Object matching data:
***

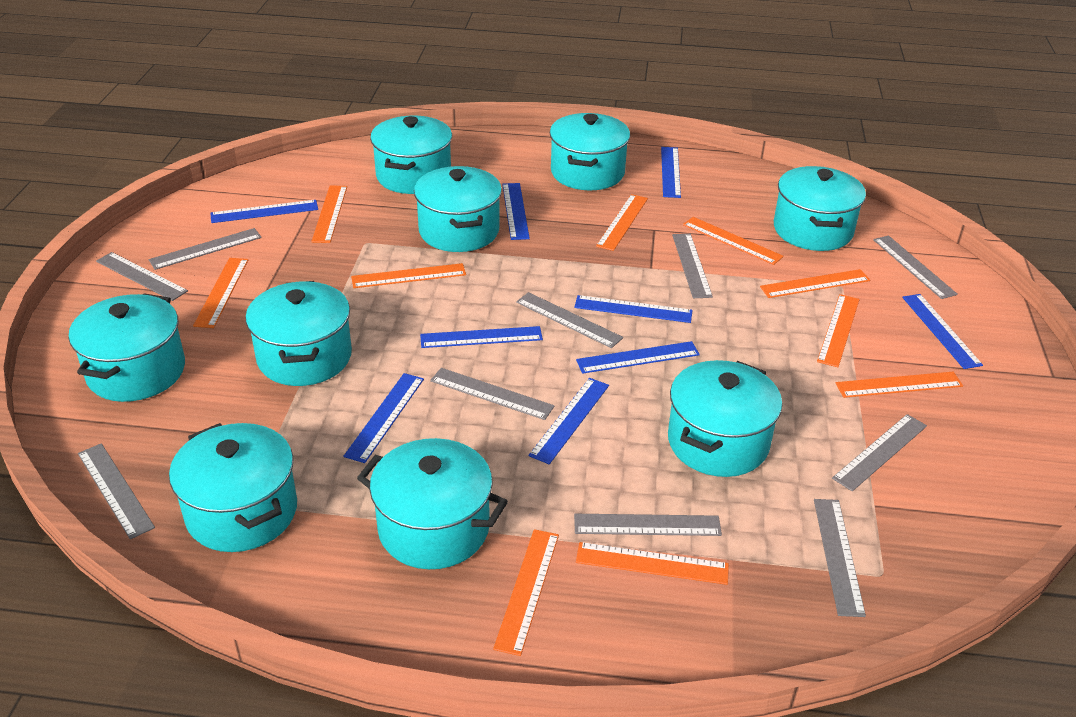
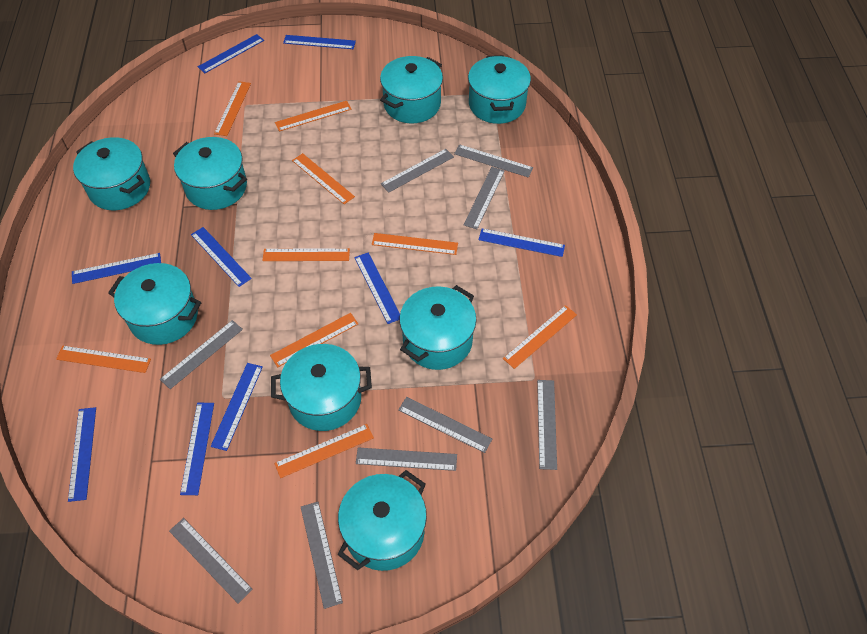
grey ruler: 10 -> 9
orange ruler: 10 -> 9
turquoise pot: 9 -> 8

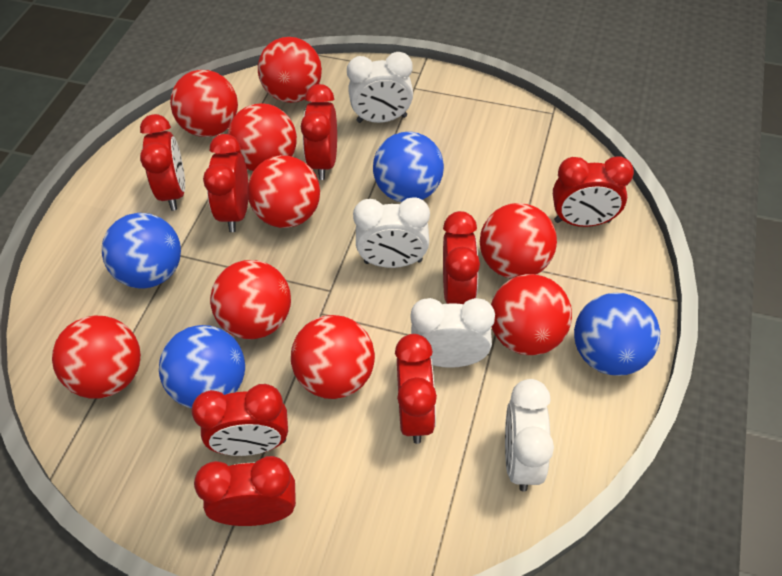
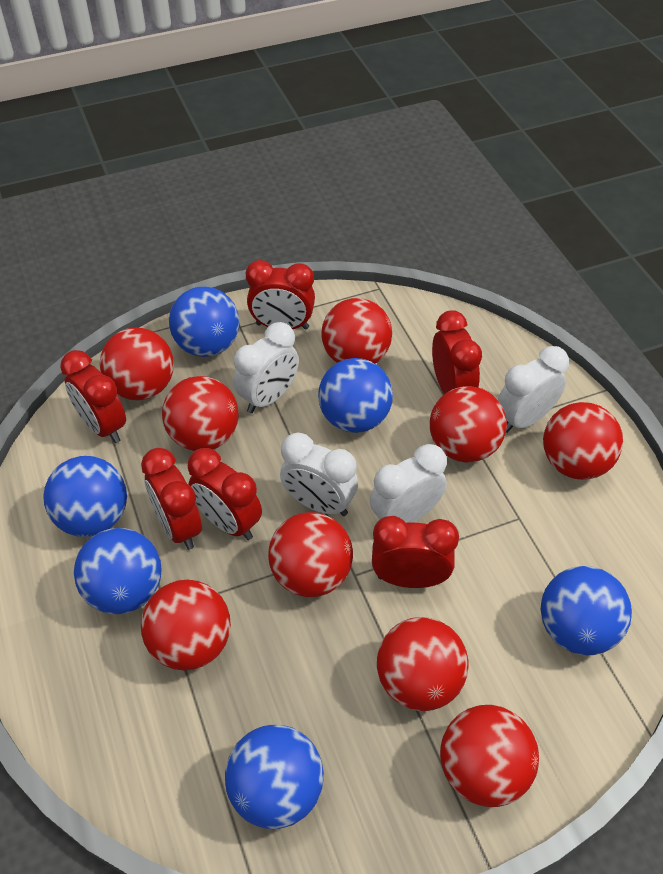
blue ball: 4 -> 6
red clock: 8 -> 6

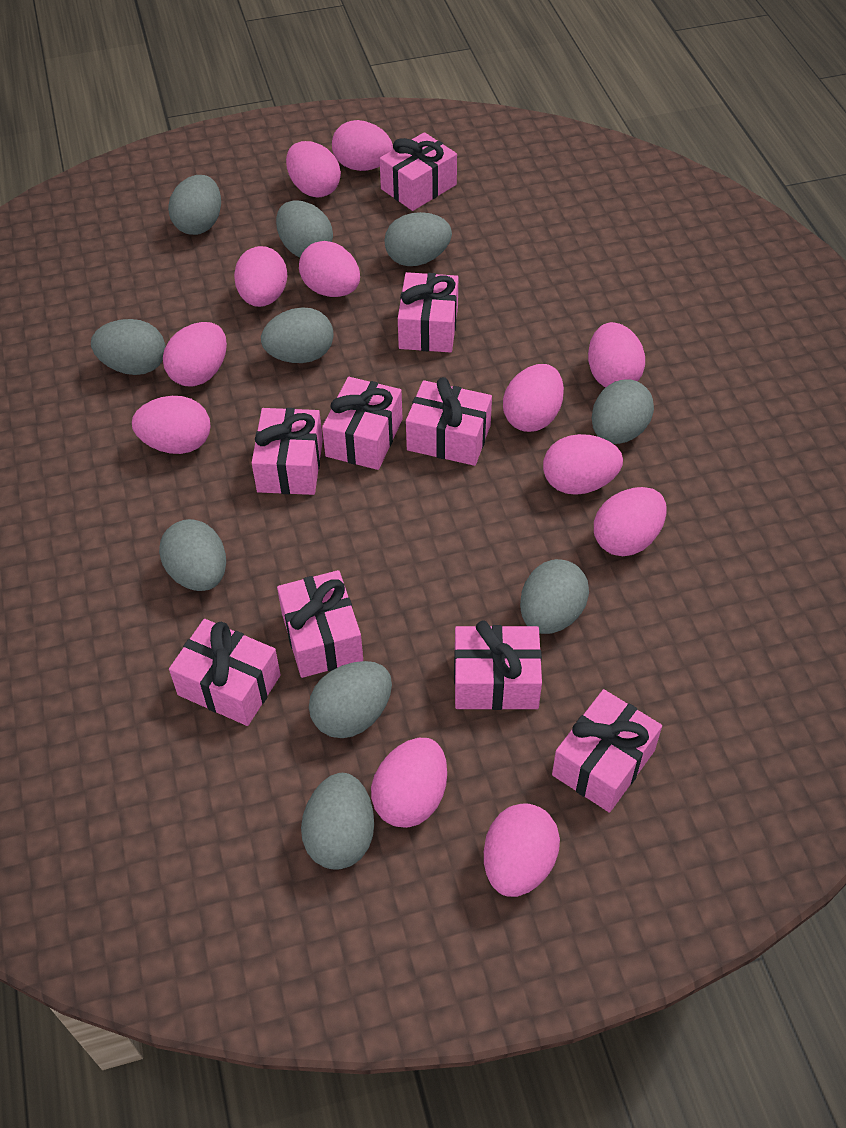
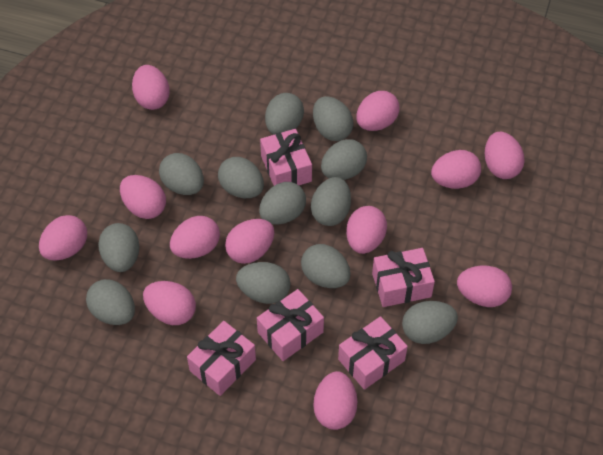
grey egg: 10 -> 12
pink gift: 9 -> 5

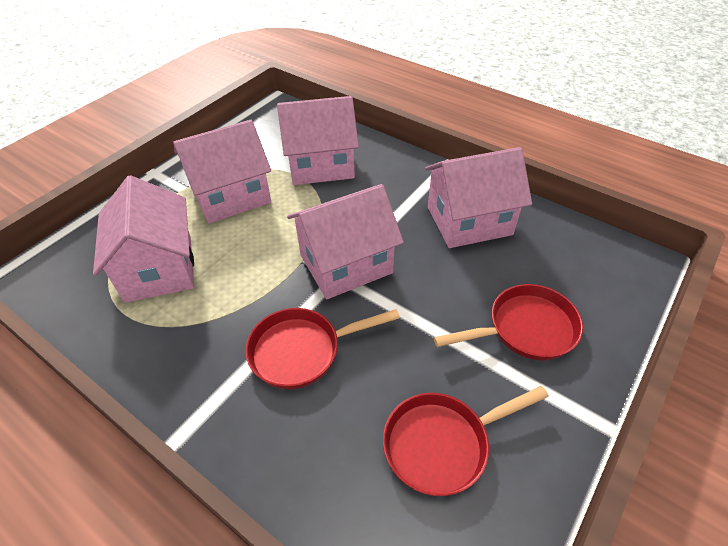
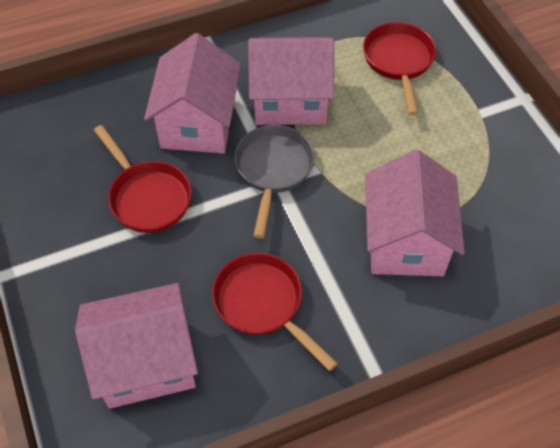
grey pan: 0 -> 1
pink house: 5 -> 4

***

▸ **Activity**
Report how many lines of the records above contain the word "grey", giving only the number.

▸ **Result for this task**
3